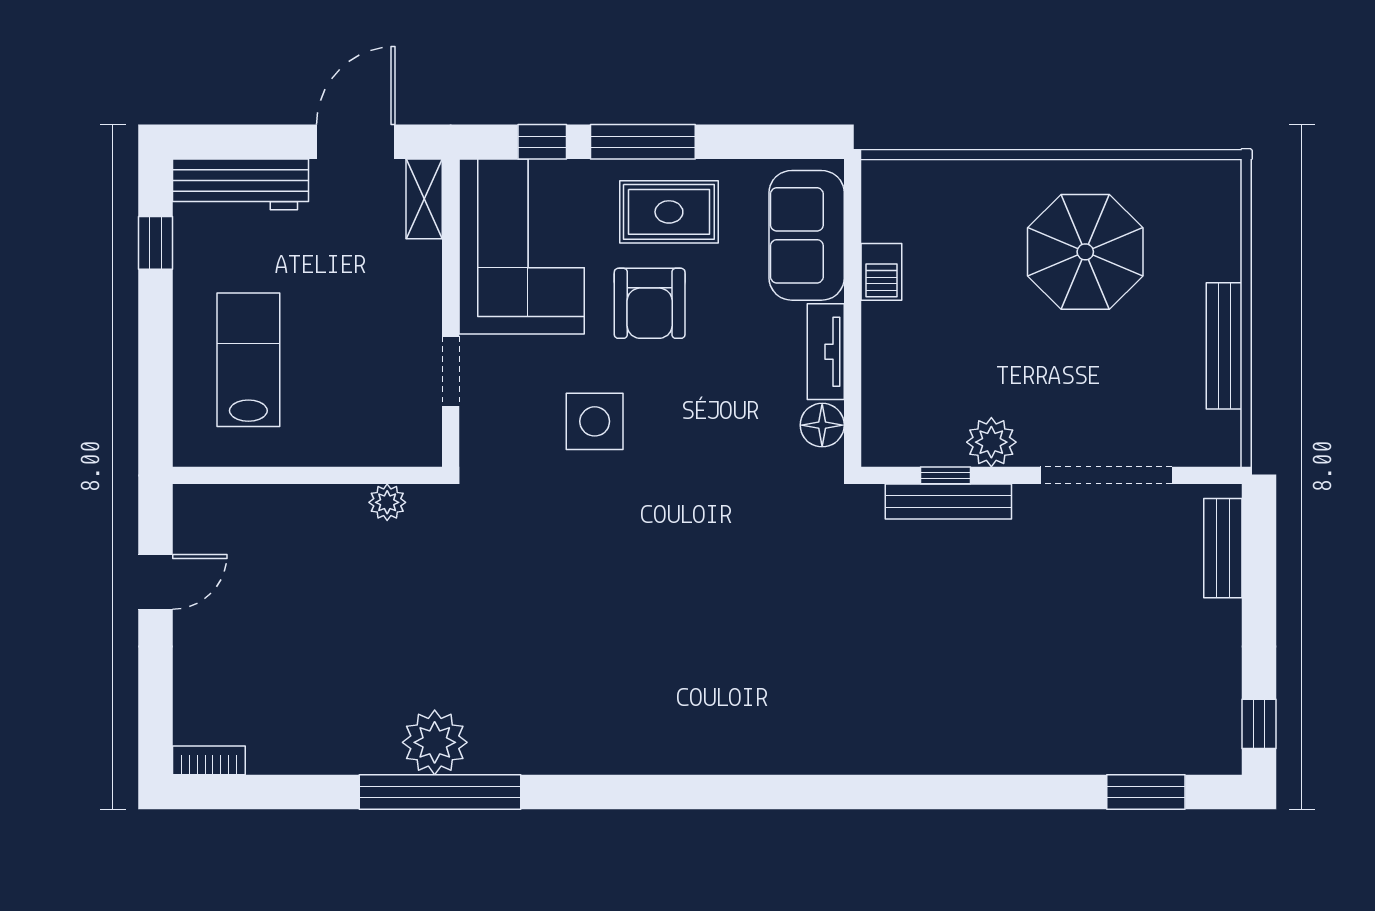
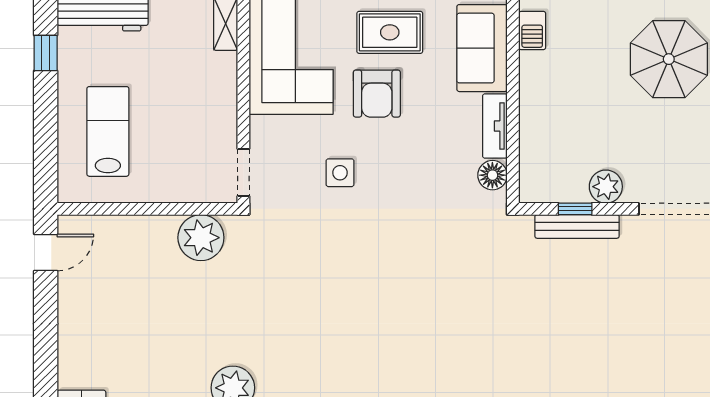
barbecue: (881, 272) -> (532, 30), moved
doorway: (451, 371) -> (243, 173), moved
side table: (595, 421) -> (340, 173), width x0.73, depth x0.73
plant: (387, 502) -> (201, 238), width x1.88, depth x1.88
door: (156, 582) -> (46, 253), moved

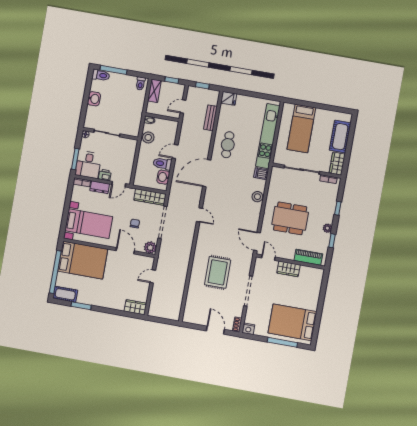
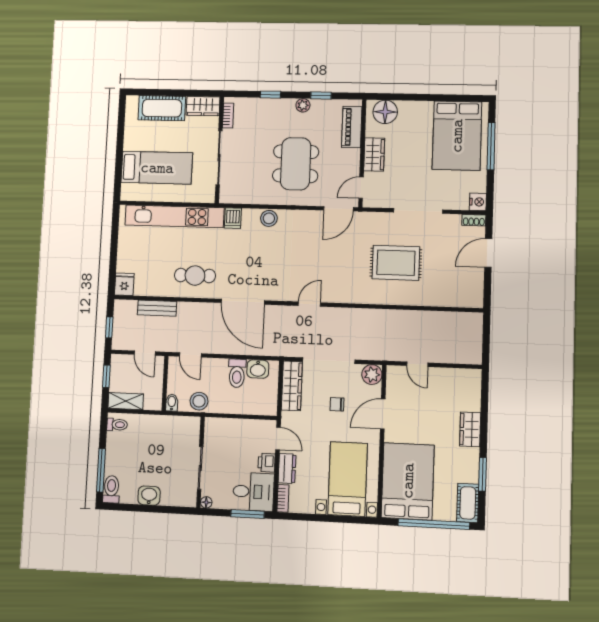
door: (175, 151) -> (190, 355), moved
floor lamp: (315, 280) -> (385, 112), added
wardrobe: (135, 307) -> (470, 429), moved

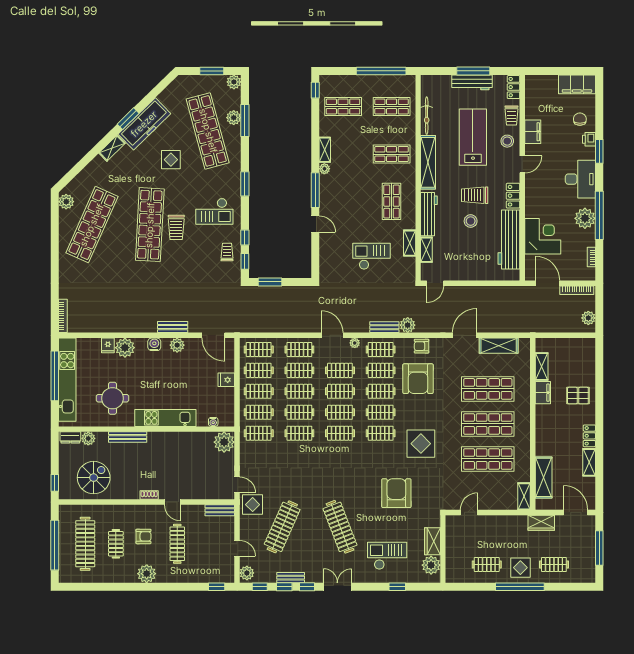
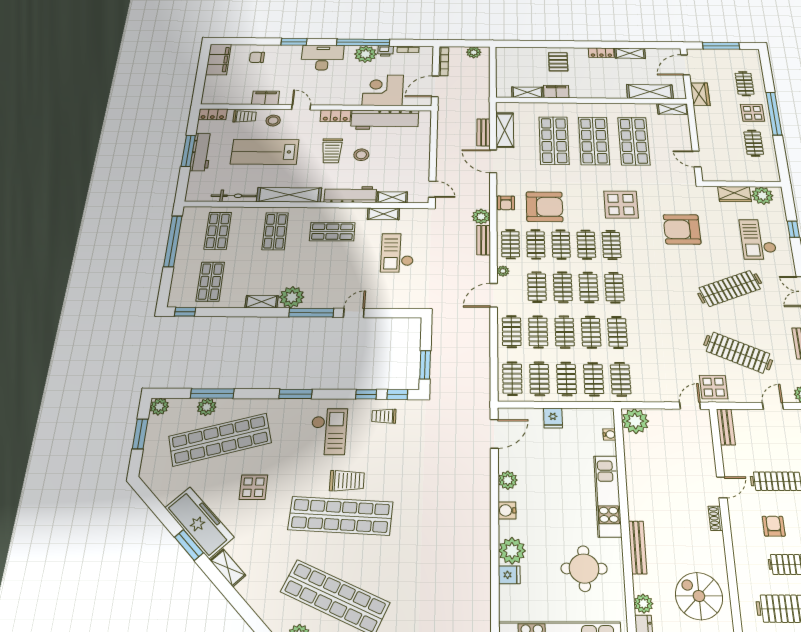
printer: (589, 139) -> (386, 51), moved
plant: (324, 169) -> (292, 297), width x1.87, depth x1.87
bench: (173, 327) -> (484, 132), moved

◆ What is needed ◆
Where a line in the material contains "plant", copy that line.

◆ Completed task ◆
plant: (387, 502) -> (201, 238), width x1.88, depth x1.88
plant: (324, 169) -> (292, 297), width x1.87, depth x1.87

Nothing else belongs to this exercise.